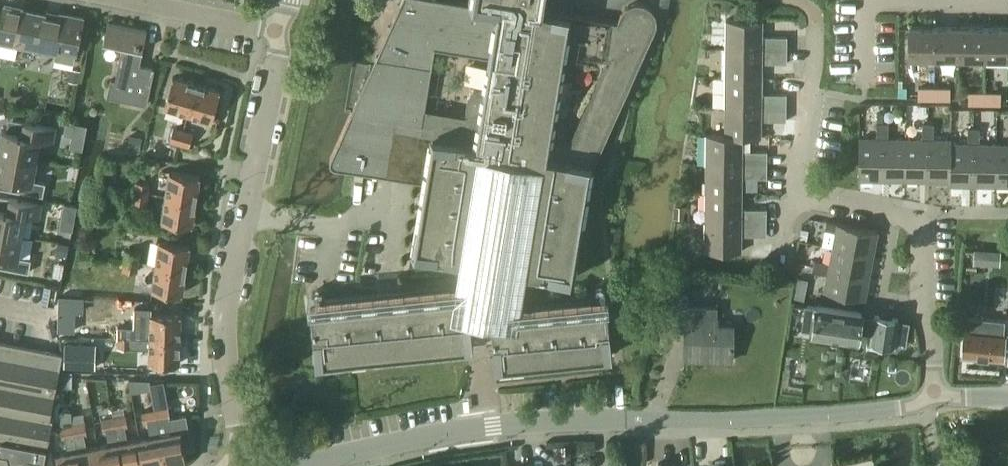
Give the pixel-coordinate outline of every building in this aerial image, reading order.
[(475,5),(445,0),(401,0),(351,112),(326,166),(346,170),(423,183),(430,140),(512,151),(590,165),(593,165),(654,31),(656,26),(656,18),(653,11),(649,7),(645,4),(637,3),(629,5),(623,9),(619,14),(617,21),(541,10),(543,0),(475,0),(475,5)] [(23,9),(5,5),(0,25),(0,53),(15,56),(17,44),(56,53),(55,58),(74,62),(76,52),(83,19),(59,13),(58,17),(23,9)] [(725,20),(725,49),(786,49),(786,36),(762,36),(762,20),(725,20)] [(146,104),(154,68),(139,65),(146,31),(108,23),(103,42),(123,46),(115,81),(110,80),(107,96),(146,104)] [(907,57),(933,57),(933,26),(908,26),(907,57)] [(958,26),(933,26),(933,57),(958,58),(958,26)] [(983,27),(958,26),(958,58),(983,58),(983,27)] [(1007,54),(1007,27),(983,27),(983,58),(1007,58),(1007,54)] [(785,63),(786,49),(725,49),(725,78),(761,78),(761,62),(785,63)] [(70,79),(77,81),(79,69),(72,68),(70,79)] [(188,113),(196,83),(173,76),(164,106),(188,113)] [(761,94),(761,78),(725,78),(724,107),(785,107),(785,95),(761,94)] [(220,90),(196,83),(188,113),(211,119),(220,90)] [(916,98),(932,98),(932,88),(916,88),(916,98)] [(932,88),(932,98),(948,99),(948,88),(932,88)] [(967,103),(982,103),(982,93),(967,93),(967,103)] [(982,93),(982,103),(999,103),(999,93),(982,93)] [(742,136),(760,137),(760,120),(785,120),(785,107),(724,107),(724,135),(742,136)] [(37,158),(40,142),(47,144),(48,138),(53,139),(56,126),(13,118),(11,130),(1,128),(0,136),(0,151),(37,158)] [(66,121),(64,134),(71,135),(85,138),(87,125),(66,121)] [(877,122),(877,130),(882,131),(887,131),(888,122),(882,122),(877,122)] [(923,123),(923,131),(928,131),(933,131),(933,123),(928,123),(923,123)] [(171,140),(179,143),(183,130),(174,127),(171,140)] [(183,130),(179,143),(189,146),(193,133),(183,130)] [(858,178),(881,179),(882,131),(877,130),(877,138),(859,138),(858,178)] [(887,138),(887,131),(882,131),(881,179),(904,179),(905,138),(887,138)] [(922,139),(905,138),(904,179),(927,180),(928,131),(923,131),(922,139)] [(951,143),(952,139),(933,139),(933,131),(928,131),(927,180),(950,181),(951,143)] [(724,135),(706,134),(705,164),(765,165),(765,152),(741,151),(742,136),(724,135)] [(126,151),(140,153),(143,138),(129,135),(126,151)] [(950,181),(950,184),(972,184),(974,135),(968,135),(968,143),(951,143),(950,181)] [(979,143),(979,135),(974,135),(972,184),(994,185),(995,143),(979,143)] [(430,140),(423,183),(413,253),(459,261),(492,267),(512,151),(430,140)] [(994,185),(1007,185),(1007,143),(995,143),(994,185)] [(37,158),(0,151),(0,175),(3,175),(0,187),(43,195),(45,182),(33,180),(37,158)] [(571,279),(590,165),(512,151),(492,267),(525,272),(571,279)] [(705,193),(742,193),(742,178),(765,178),(765,165),(705,164),(705,193)] [(169,172),(166,196),(196,200),(199,176),(169,172)] [(135,181),(133,192),(149,194),(150,183),(135,181)] [(147,203),(149,194),(133,192),(132,201),(147,203)] [(742,209),(742,193),(705,193),(704,221),(764,222),(765,209),(742,209)] [(22,235),(26,214),(39,216),(41,203),(0,195),(0,231),(22,235)] [(196,200),(166,196),(162,221),(192,225),(196,200)] [(64,203),(61,218),(74,220),(77,206),(64,203)] [(673,206),(673,219),(685,219),(685,206),(673,206)] [(764,222),(704,221),(704,250),(741,251),(741,235),(764,235),(764,222)] [(833,246),(873,254),(877,230),(826,221),(825,228),(836,230),(833,246)] [(22,235),(0,231),(0,266),(29,272),(31,259),(18,256),(22,235)] [(58,241),(55,255),(66,257),(69,243),(58,241)] [(155,265),(185,269),(189,245),(159,241),(155,265)] [(873,254),(833,246),(830,263),(829,268),(869,275),(873,254)] [(974,249),(973,260),(999,262),(1000,251),(974,249)] [(125,250),(123,260),(139,262),(141,252),(125,250)] [(138,272),(139,262),(123,260),(122,269),(138,272)] [(813,265),(812,270),(820,271),(822,261),(814,260),(813,265)] [(483,319),(492,267),(459,261),(455,284),(307,299),(308,310),(311,310),(316,361),(473,345),(472,338),(485,337),(483,319)] [(869,275),(829,268),(830,263),(822,261),(820,271),(828,273),(825,290),(865,298),(869,275)] [(182,293),(185,269),(155,265),(152,288),(182,293)] [(525,272),(492,267),(483,319),(486,337),(492,336),(495,366),(612,355),(607,308),(609,308),(608,296),(520,305),(525,272)] [(795,289),(793,298),(804,300),(806,291),(795,289)] [(731,360),(732,325),(716,325),(716,306),(687,305),(687,293),(672,293),(671,331),(685,332),(684,359),(731,360)] [(82,311),(83,296),(58,296),(58,311),(75,311),(82,311)] [(806,305),(802,327),(811,328),(811,333),(857,340),(858,329),(871,331),(869,342),(890,345),(890,344),(902,345),(905,322),(893,320),(893,319),(873,316),(873,317),(860,315),(861,314),(815,307),(806,305)] [(149,338),(179,339),(179,314),(150,314),(149,327),(118,327),(107,326),(107,339),(118,338),(131,338),(132,338),(132,336),(149,337),(149,338)] [(1002,359),(1004,335),(1002,335),(1003,321),(966,318),(965,332),(964,331),(962,356),(1002,359)] [(131,338),(118,338),(117,346),(132,347),(131,338)] [(179,363),(179,339),(149,338),(149,363),(179,363)] [(49,419),(62,354),(60,353),(60,354),(0,342),(0,411),(49,420),(49,419)] [(65,343),(65,368),(93,368),(94,344),(65,343)] [(151,393),(154,408),(157,422),(159,434),(165,465),(186,462),(182,444),(190,443),(185,414),(169,417),(164,390),(151,393)] [(150,436),(138,438),(143,465),(165,465),(159,434),(157,422),(154,408),(142,410),(144,424),(148,423),(150,436)] [(11,440),(12,434),(48,441),(52,419),(49,419),(49,420),(0,411),(0,437),(11,440)] [(138,438),(127,440),(125,427),(127,426),(125,415),(113,418),(122,465),(143,465),(138,438)] [(113,418),(100,420),(102,431),(106,430),(109,444),(97,446),(101,465),(122,465),(113,418)] [(82,435),(87,434),(85,421),(72,424),(74,437),(76,450),(79,465),(101,465),(97,446),(85,448),(82,435)] [(76,450),(74,437),(72,424),(60,426),(62,439),(66,438),(68,451),(55,454),(58,465),(79,465),(76,450)] [(48,441),(12,434),(11,440),(0,437),(0,465),(43,465),(48,441)]
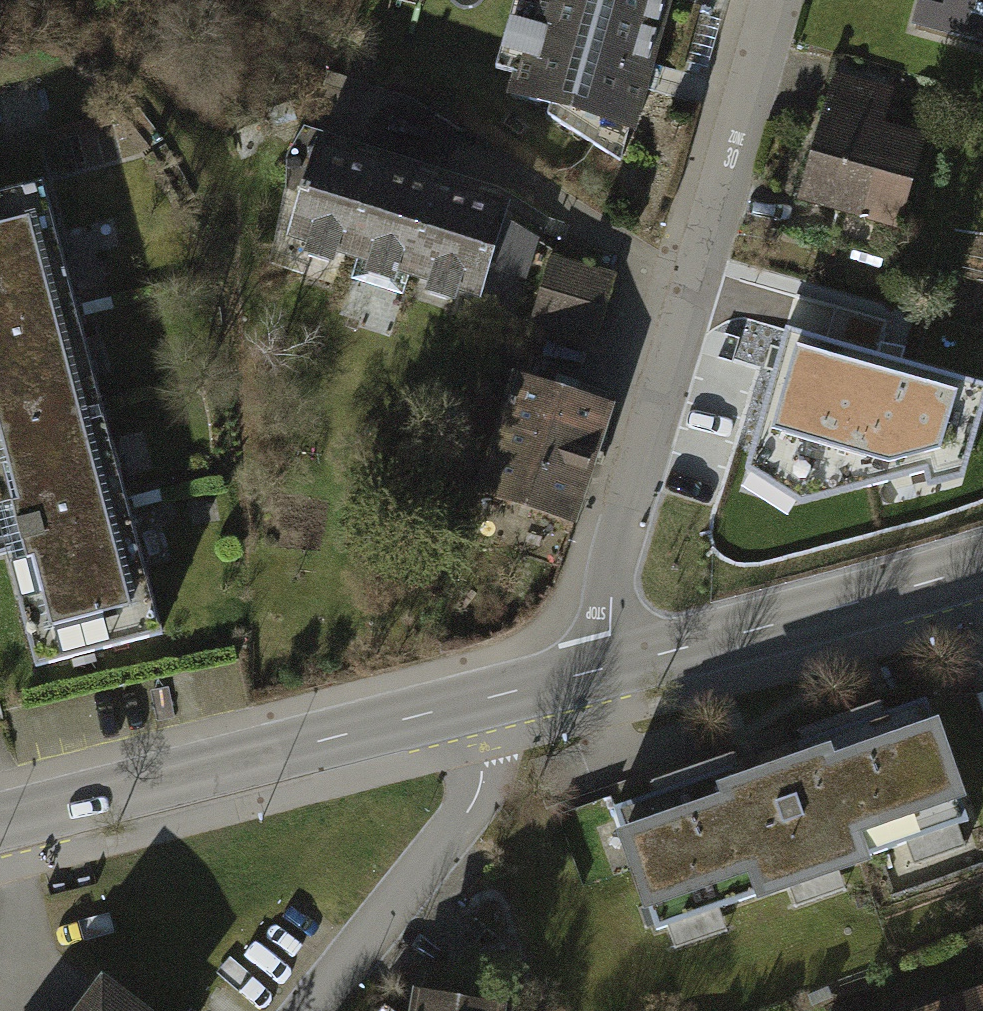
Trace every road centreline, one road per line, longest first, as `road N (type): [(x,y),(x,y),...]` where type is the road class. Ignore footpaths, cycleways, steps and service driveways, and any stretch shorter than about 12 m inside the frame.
road 1 (residential): [(766,0),(623,520),(608,670)]
road 2 (tertiary): [(490,701),(0,824)]
road 3 (tertiary): [(982,566),(608,670)]
road 4 (residential): [(490,701),(468,812),(310,1010)]
road 5 (tertiary): [(608,670),(490,701)]

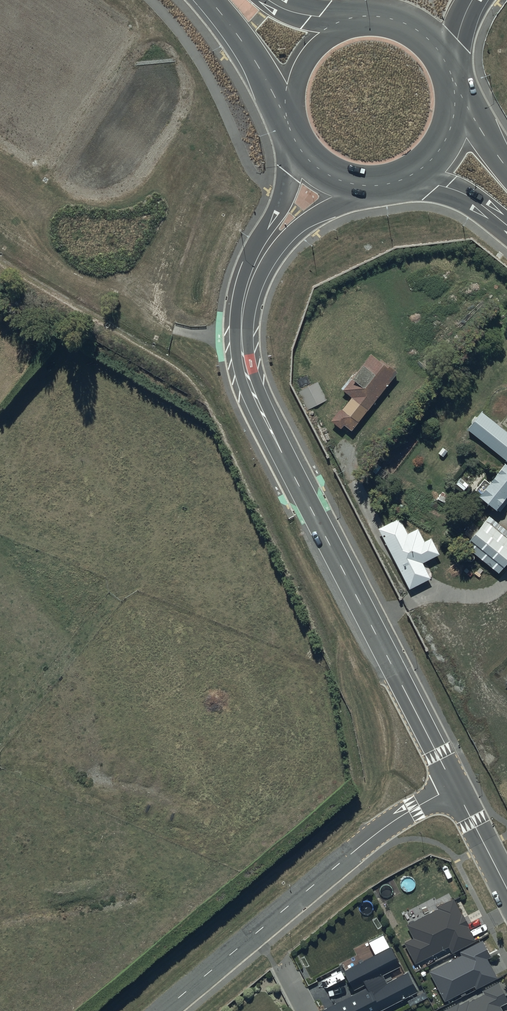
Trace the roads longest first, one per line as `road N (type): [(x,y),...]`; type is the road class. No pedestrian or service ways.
road 1 (unclassified): [(454,786),(252,392),(241,332),(253,270)]
road 2 (unclassified): [(164,1010),(385,826),(454,786)]
road 3 (secondary): [(293,131),(262,72),(205,0)]
road 4 (unclassified): [(367,188),(306,221),(253,270)]
road 5 (secondary): [(293,131),(289,106),(306,58),(354,28)]
road 6 (unclassified): [(253,270),(261,235),(306,157)]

■ ■ ■ ■ ■ ■ ■

_About this task_: Extract every line from the one containing "Trace the roads" through the last line of the data, inclusive, exactly as written.

_Result_:
Trace the roads longest first, one per line as `road N (type): [(x,y),...]`; type is the road class. No pedestrian or service ways.
road 1 (unclassified): [(454,786),(252,392),(241,332),(253,270)]
road 2 (unclassified): [(164,1010),(385,826),(454,786)]
road 3 (secondary): [(293,131),(262,72),(205,0)]
road 4 (unclassified): [(367,188),(306,221),(253,270)]
road 5 (secondary): [(293,131),(289,106),(306,58),(354,28)]
road 6 (unclassified): [(253,270),(261,235),(306,157)]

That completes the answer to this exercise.